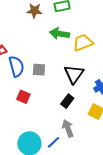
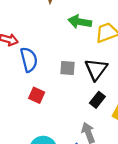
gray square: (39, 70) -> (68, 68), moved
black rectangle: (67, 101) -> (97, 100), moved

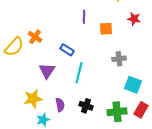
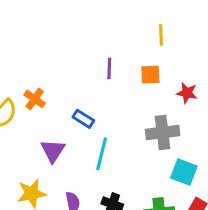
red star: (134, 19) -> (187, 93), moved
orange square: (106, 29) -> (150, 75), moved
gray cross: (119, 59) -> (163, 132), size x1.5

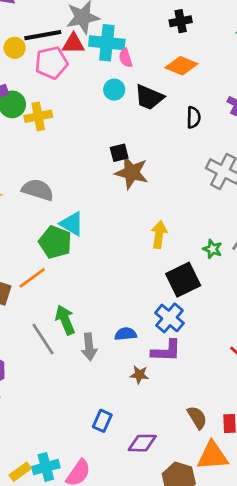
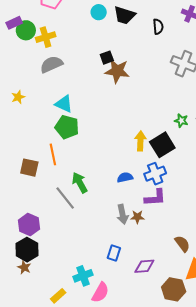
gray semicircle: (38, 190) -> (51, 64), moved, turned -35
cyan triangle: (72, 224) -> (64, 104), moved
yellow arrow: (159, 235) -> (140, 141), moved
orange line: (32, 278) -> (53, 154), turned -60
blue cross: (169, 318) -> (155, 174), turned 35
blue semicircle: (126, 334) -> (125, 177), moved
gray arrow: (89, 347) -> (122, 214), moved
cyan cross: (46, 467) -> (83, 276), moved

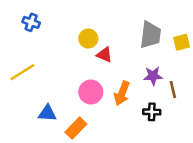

________________

▶ Exercise: Skip the pictures and restate exactly the lines from the beginning of the listing to the line with "gray semicircle: (38, 190)", that line included.

▶ Finished exercise:
gray square: (39, 70) -> (68, 68), moved
black rectangle: (67, 101) -> (97, 100), moved

red star: (134, 19) -> (187, 93), moved
orange square: (106, 29) -> (150, 75), moved
gray cross: (119, 59) -> (163, 132), size x1.5

gray semicircle: (38, 190) -> (51, 64), moved, turned -35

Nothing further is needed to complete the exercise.